▶ [Your task]
Across the records that follow, count each line holding "window", and write only the total.

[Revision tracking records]
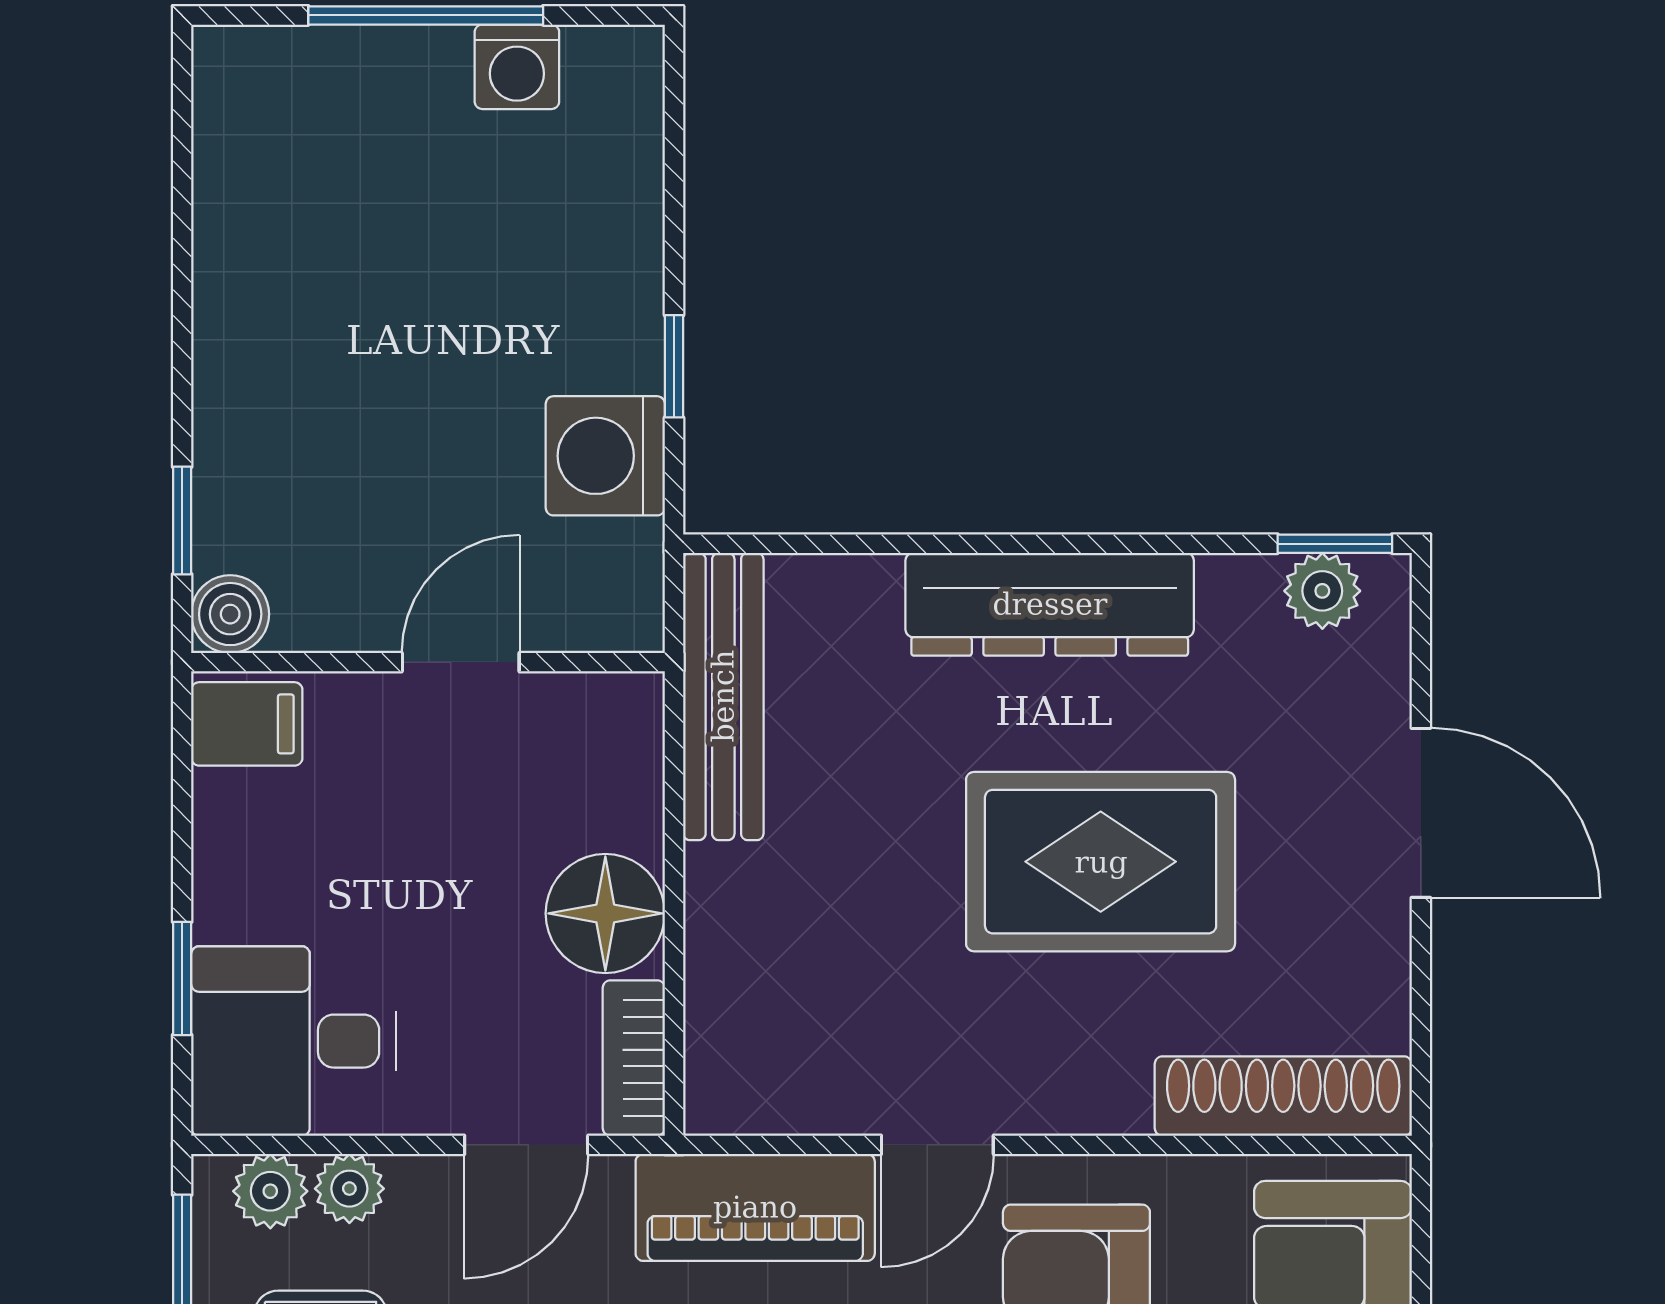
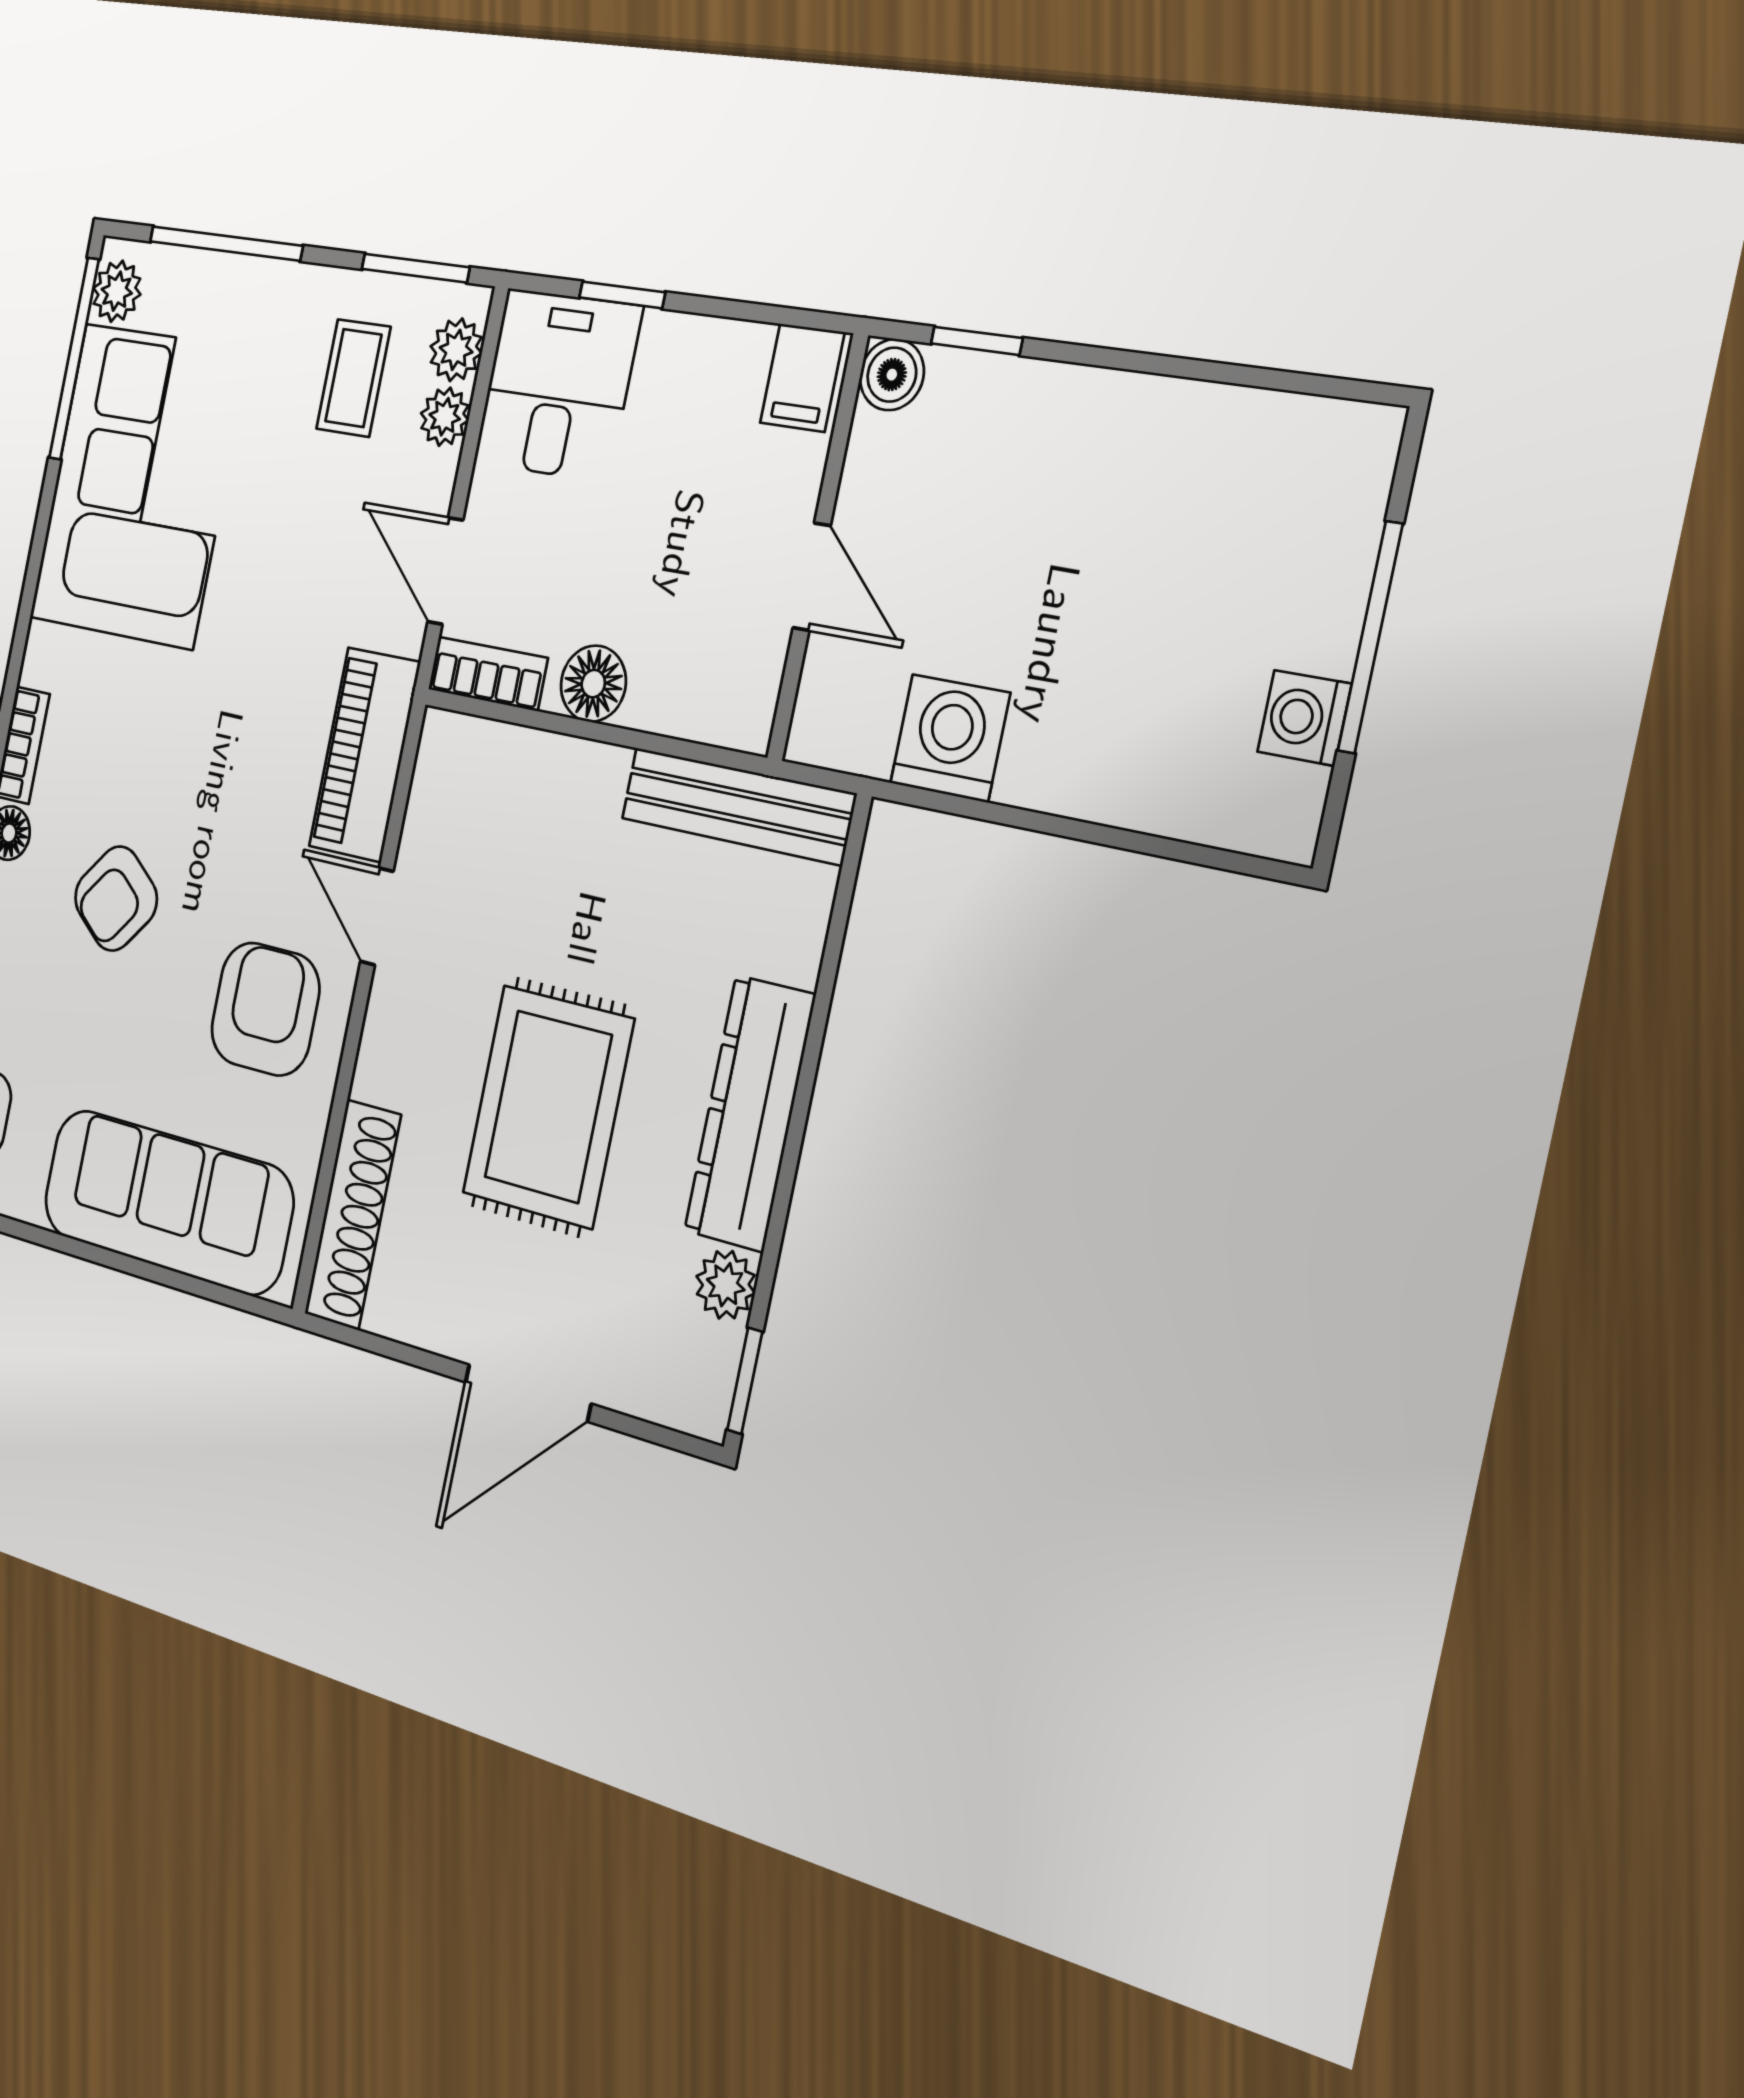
window: (674, 366) -> (1011, 816), removed
plant: (1322, 591) -> (726, 1285), moved
floor lamp: (605, 913) -> (593, 684), width x0.73, depth x0.73

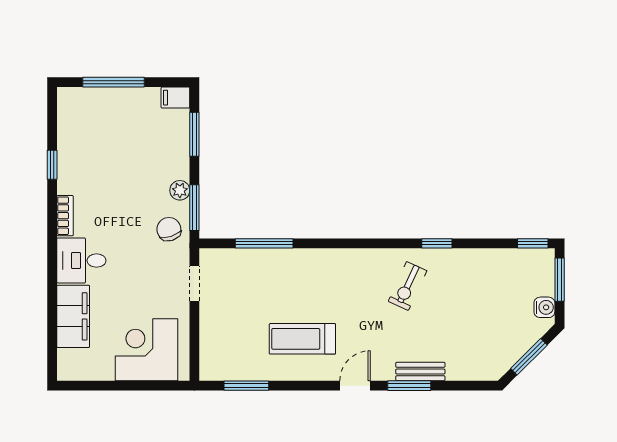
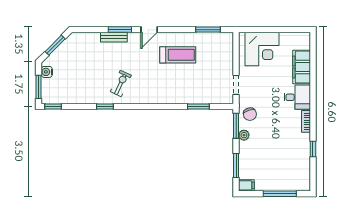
window: (264, 243) -> (198, 107), width x0.69

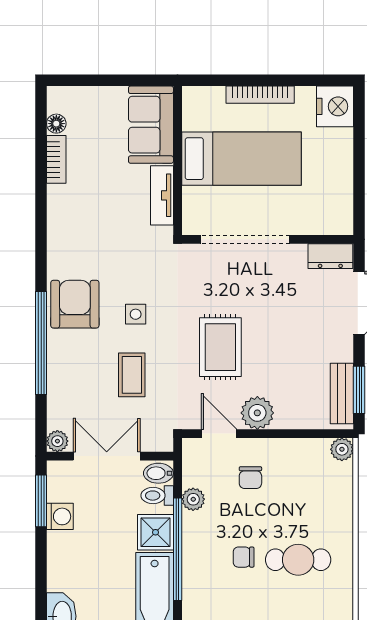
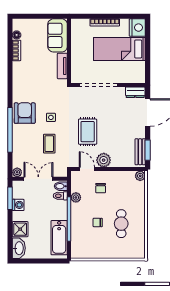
bed: (241, 159) -> (119, 49), moved, turned 180
shower: (155, 532) -> (20, 229), moved
cafe table: (298, 560) -> (121, 224), turned 90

▶ [Solution to the problem]
2